PROBLEM TO WORK ON:
Beneath this instruction is a listing; print exactly the lines in it starting at the line that contains "plant: (342, 249) -> (155, 360), moved" and going through the line that contains "fridge: (406, 336) -> (57, 405), moved".

[[ DATA TO PROCESS, beginning ]]

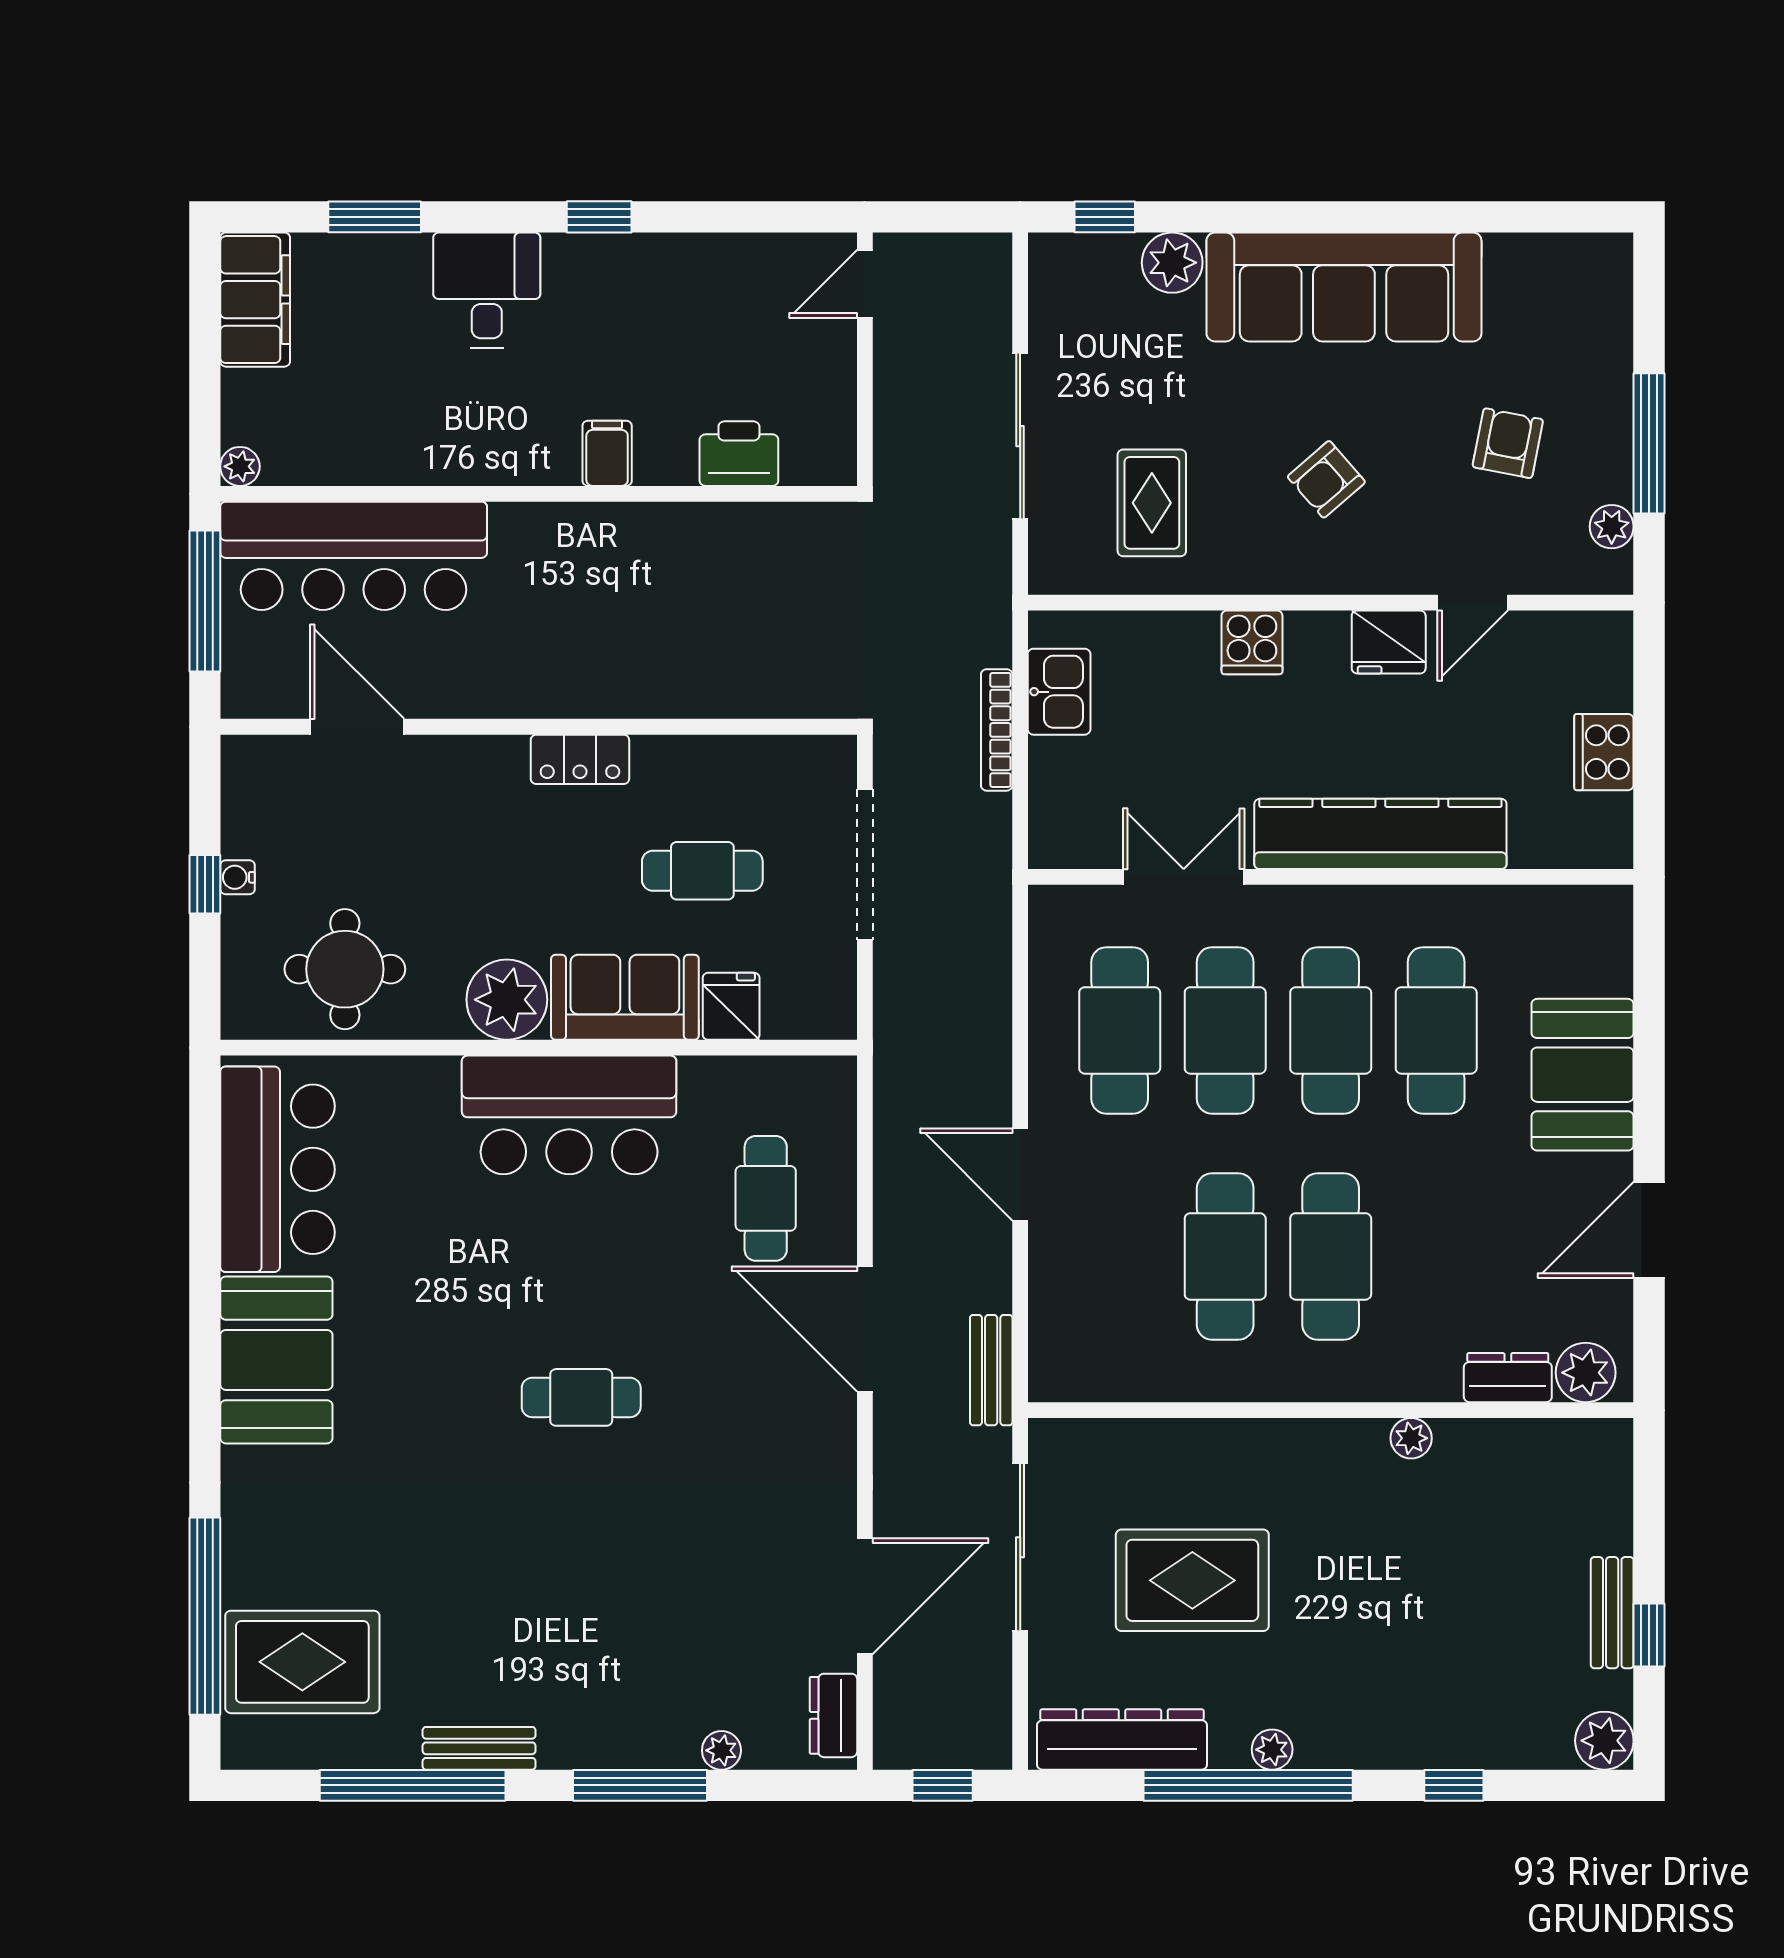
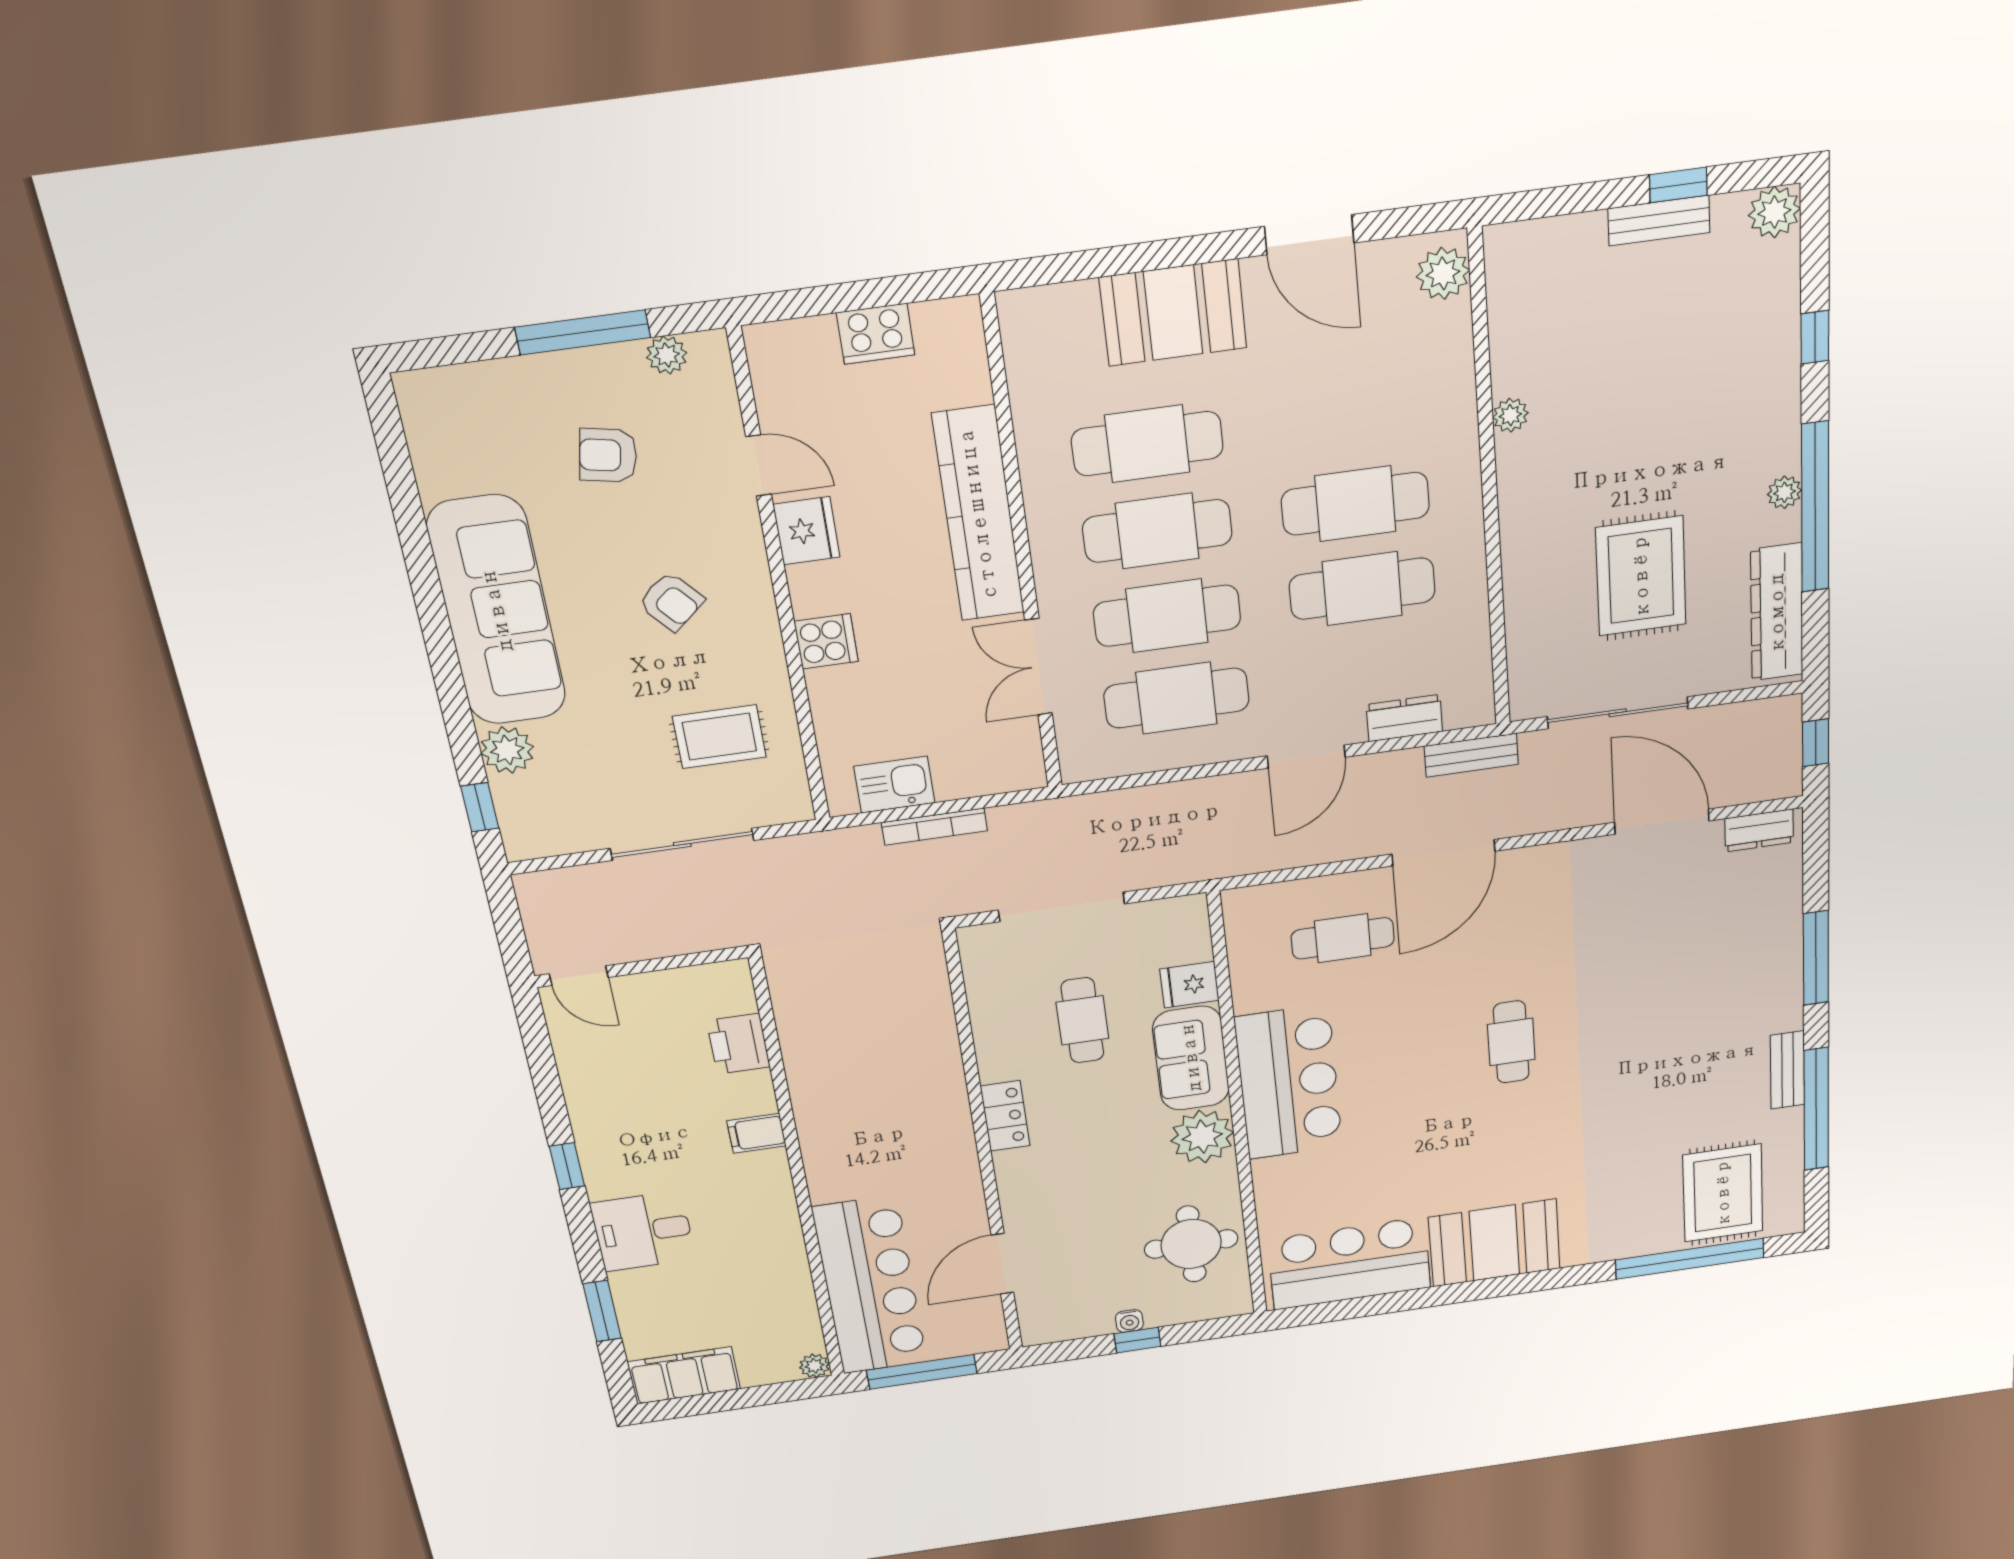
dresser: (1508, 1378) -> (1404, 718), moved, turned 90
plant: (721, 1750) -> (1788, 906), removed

[[ DATA TO PROCESS, end ]]
[[ DATA TO PROCESS, beginning ]]

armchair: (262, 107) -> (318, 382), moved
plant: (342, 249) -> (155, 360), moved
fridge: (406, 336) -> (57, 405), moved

[[ DATA TO PROCESS, end ]]
[[ DATA TO PROCESS, beginning ]]

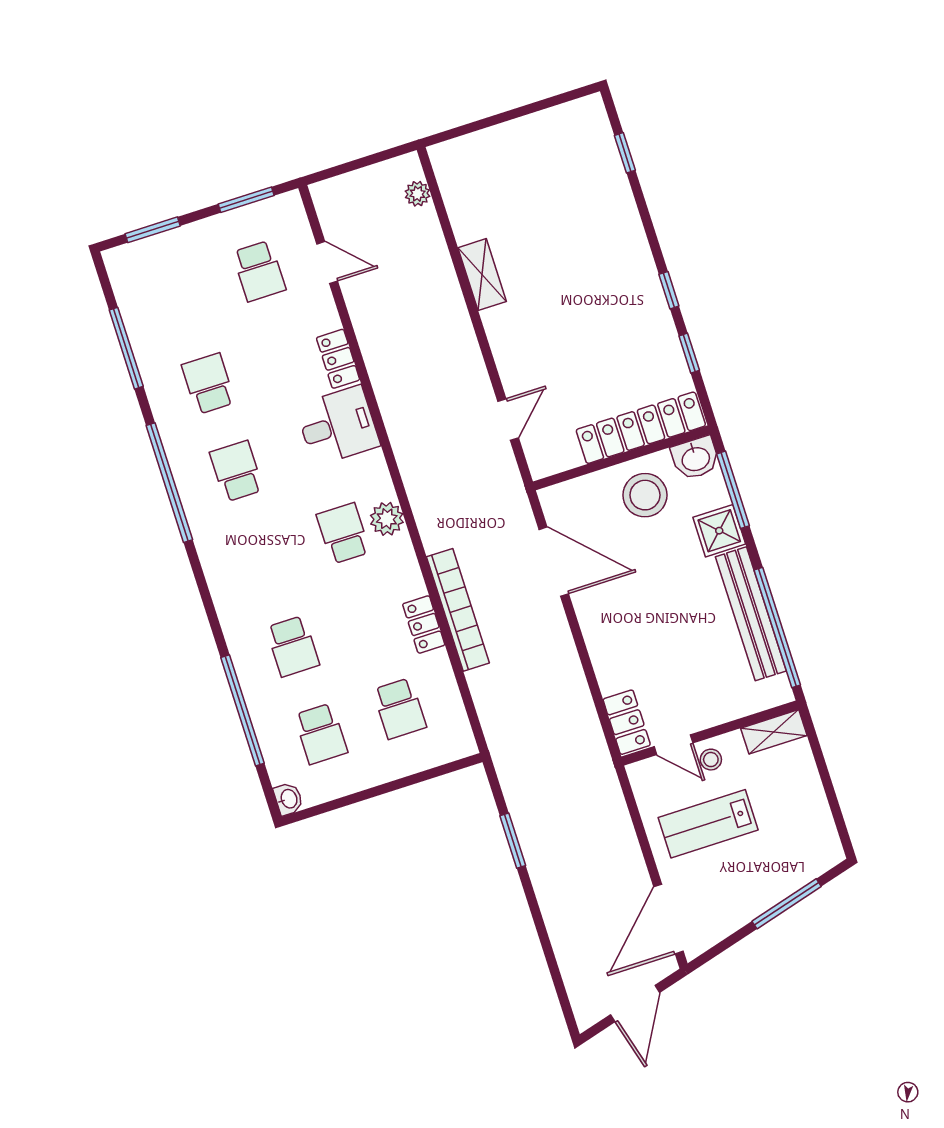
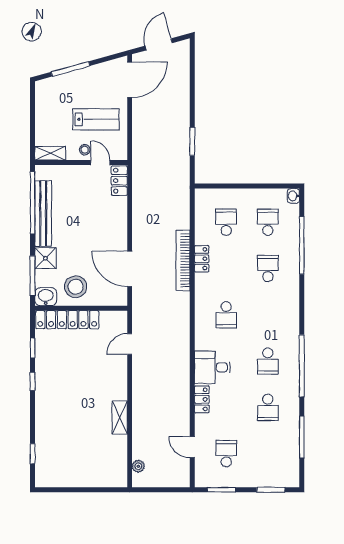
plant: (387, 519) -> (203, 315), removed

[[ DATA TO PROCESS, end ]]

SOLUTION:
plant: (342, 249) -> (155, 360), moved
fridge: (406, 336) -> (57, 405), moved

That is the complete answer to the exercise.